Object tracking records:
##########

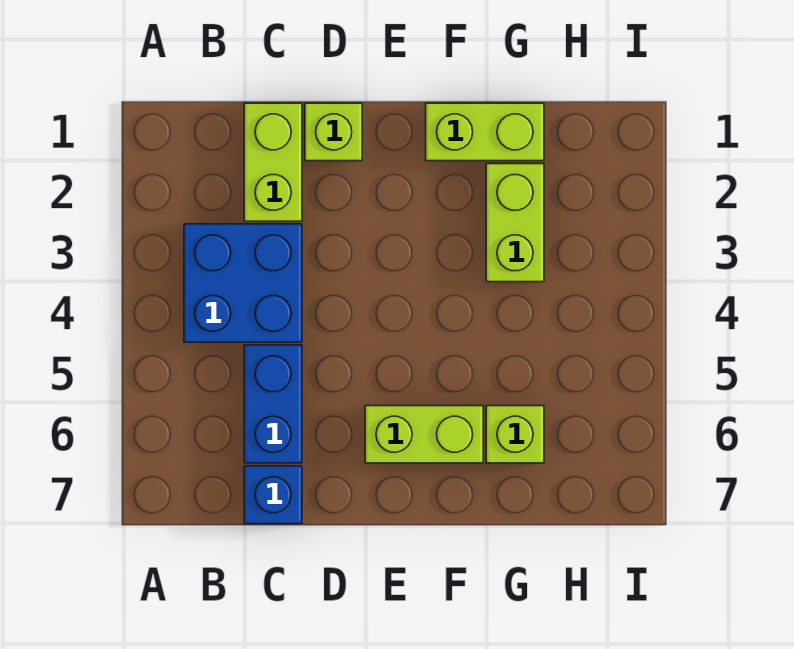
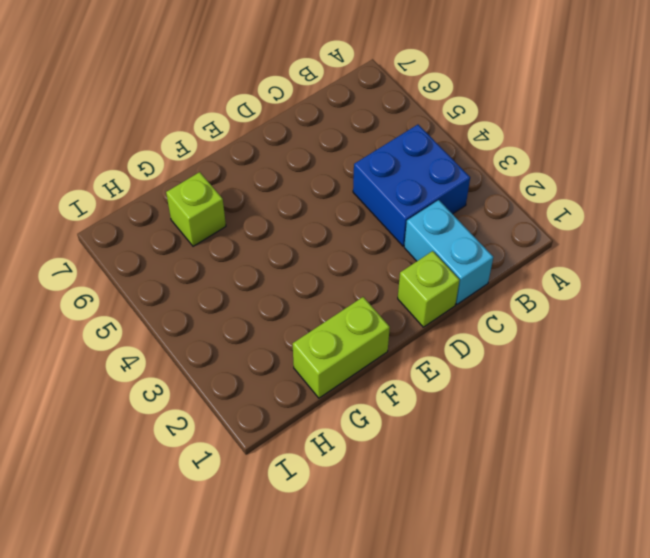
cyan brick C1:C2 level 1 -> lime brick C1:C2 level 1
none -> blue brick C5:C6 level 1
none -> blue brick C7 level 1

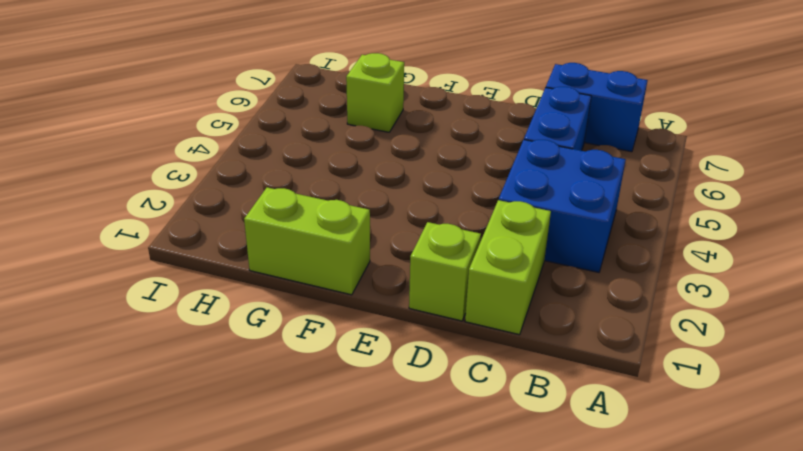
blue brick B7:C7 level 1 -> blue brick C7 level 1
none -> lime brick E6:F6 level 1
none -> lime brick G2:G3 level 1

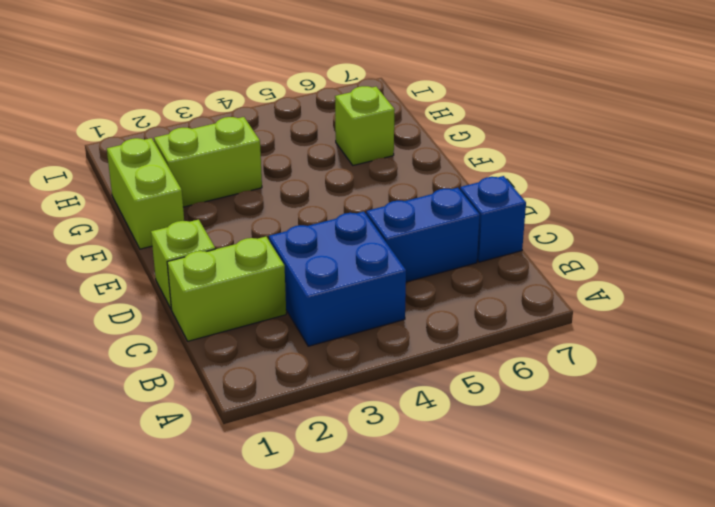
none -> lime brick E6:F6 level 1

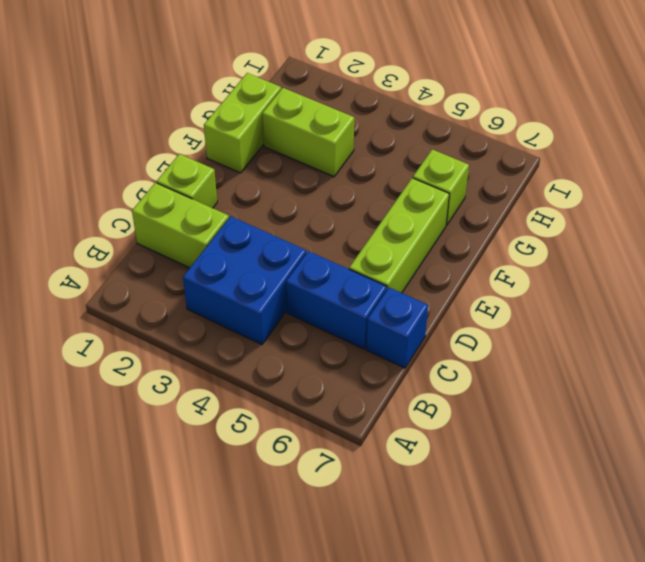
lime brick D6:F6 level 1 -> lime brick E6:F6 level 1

##########

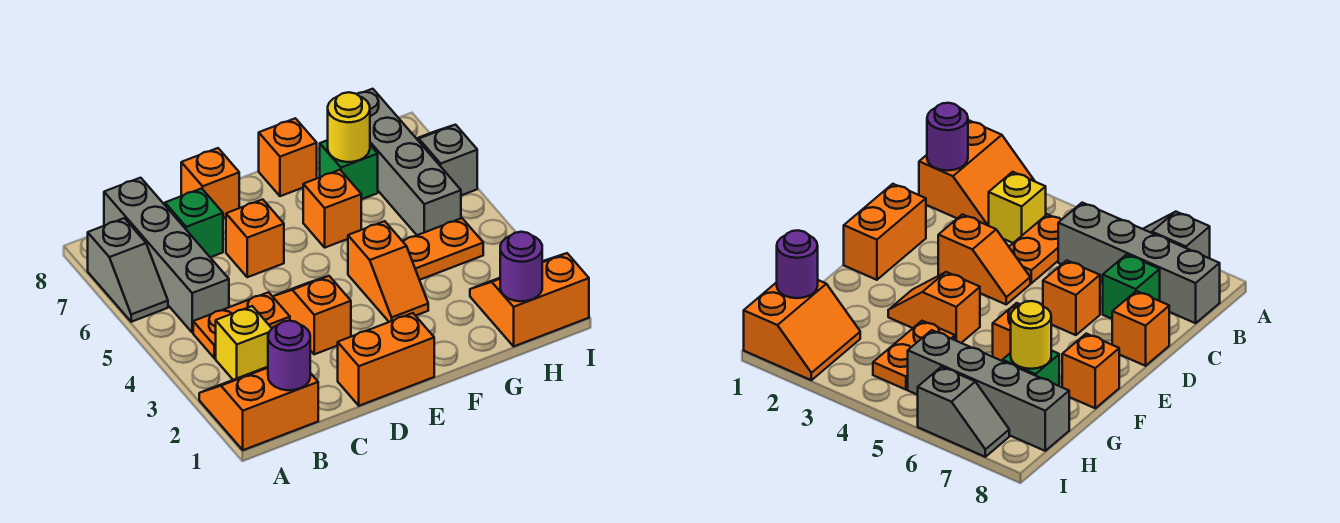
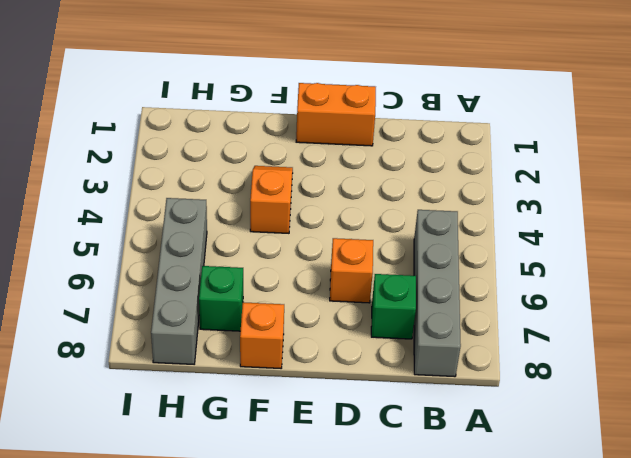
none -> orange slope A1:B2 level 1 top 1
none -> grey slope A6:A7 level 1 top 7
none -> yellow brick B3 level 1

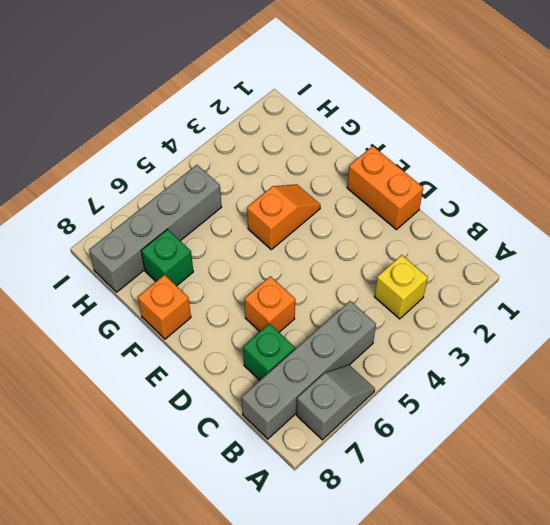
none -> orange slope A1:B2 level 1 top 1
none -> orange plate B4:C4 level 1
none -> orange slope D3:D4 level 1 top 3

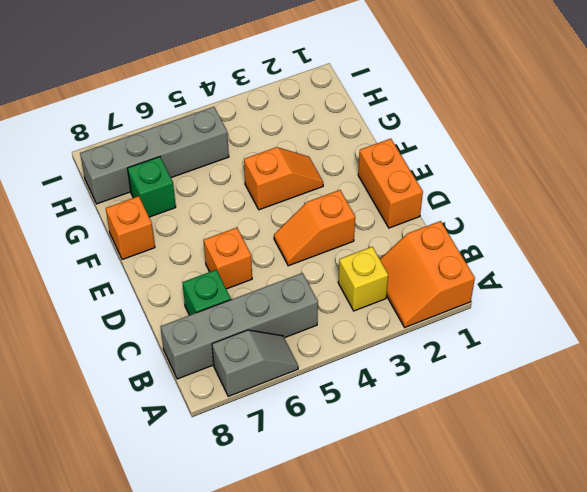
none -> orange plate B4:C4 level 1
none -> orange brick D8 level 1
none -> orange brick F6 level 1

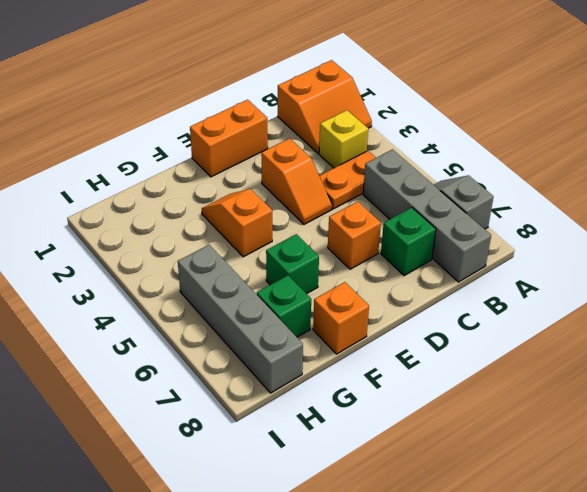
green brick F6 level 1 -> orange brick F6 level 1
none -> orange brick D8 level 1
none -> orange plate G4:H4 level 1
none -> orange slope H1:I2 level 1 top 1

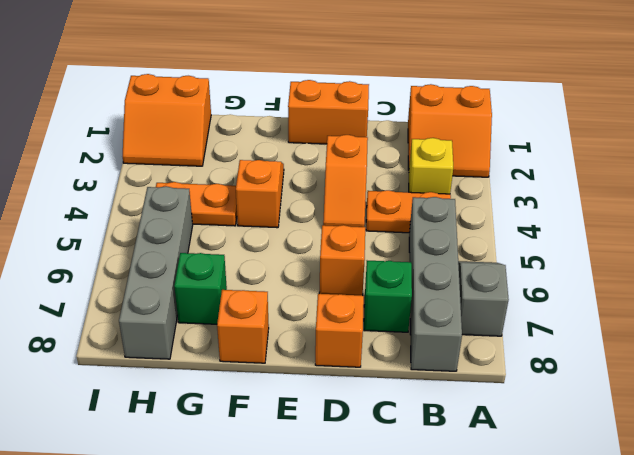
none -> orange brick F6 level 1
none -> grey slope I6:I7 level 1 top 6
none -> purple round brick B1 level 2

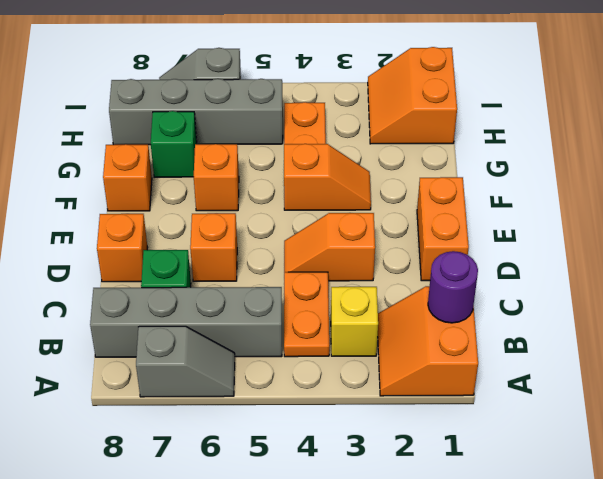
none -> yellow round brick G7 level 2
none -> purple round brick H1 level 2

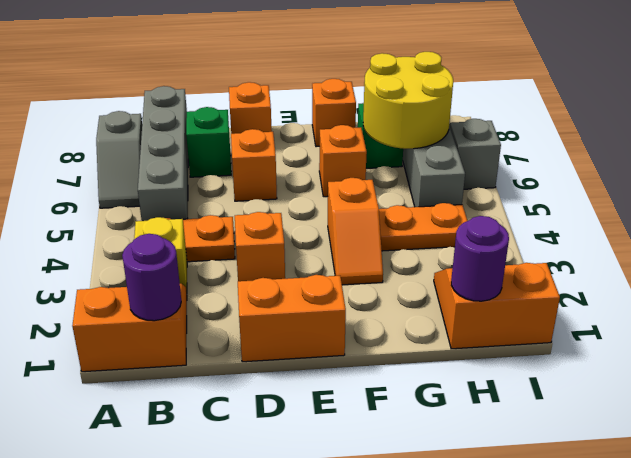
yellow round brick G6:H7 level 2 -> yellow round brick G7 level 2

##########

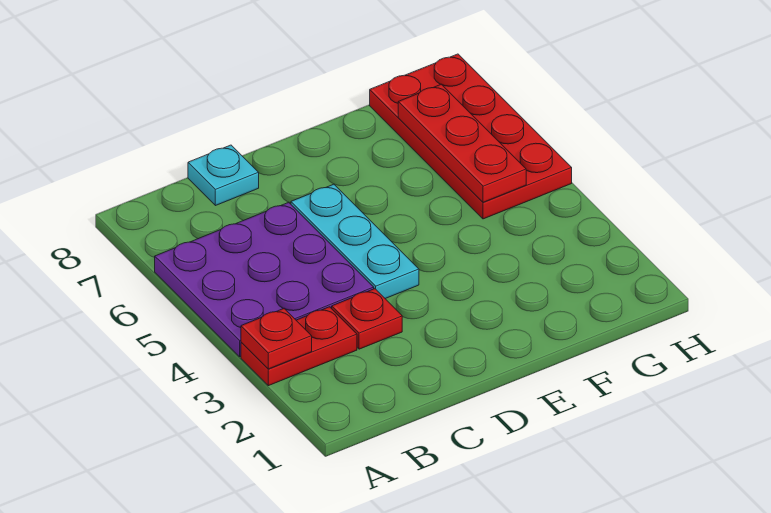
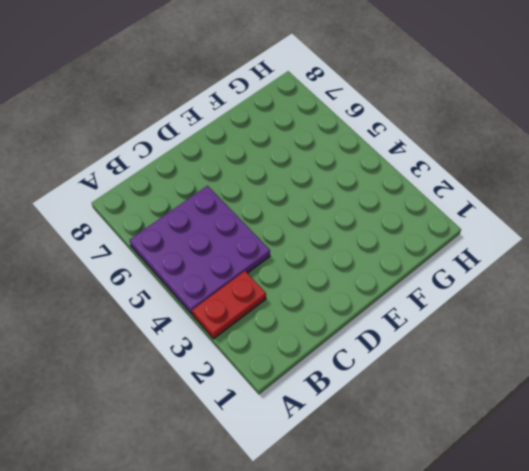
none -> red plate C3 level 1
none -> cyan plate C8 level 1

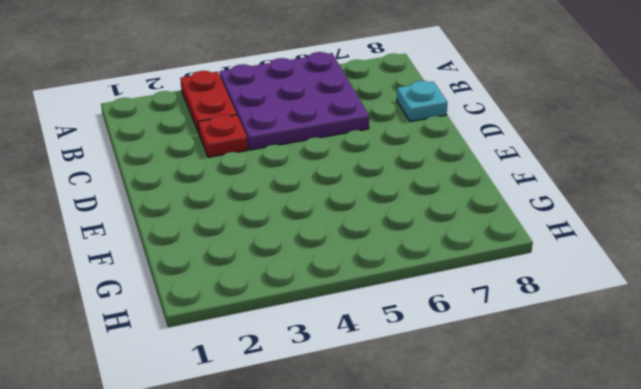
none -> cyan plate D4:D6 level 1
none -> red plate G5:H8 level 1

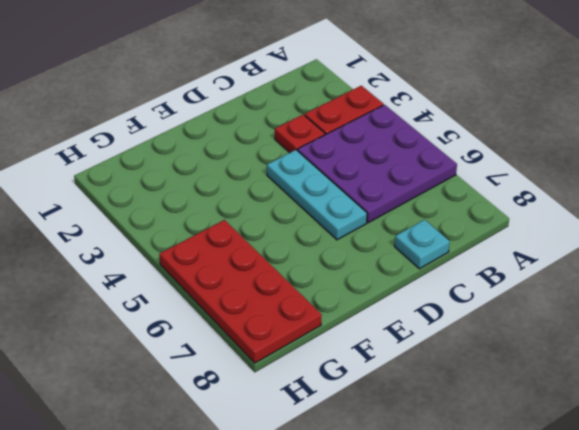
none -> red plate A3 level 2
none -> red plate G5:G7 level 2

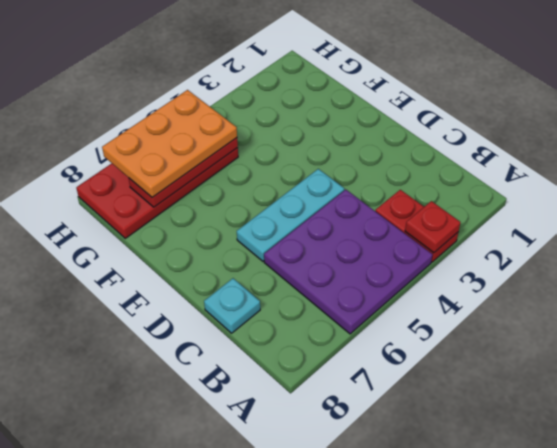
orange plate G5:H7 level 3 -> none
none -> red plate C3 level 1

##########

Using the records above, gather all lines where the string "grey" is present.

none -> grey slope A6:A7 level 1 top 7
none -> grey slope I6:I7 level 1 top 6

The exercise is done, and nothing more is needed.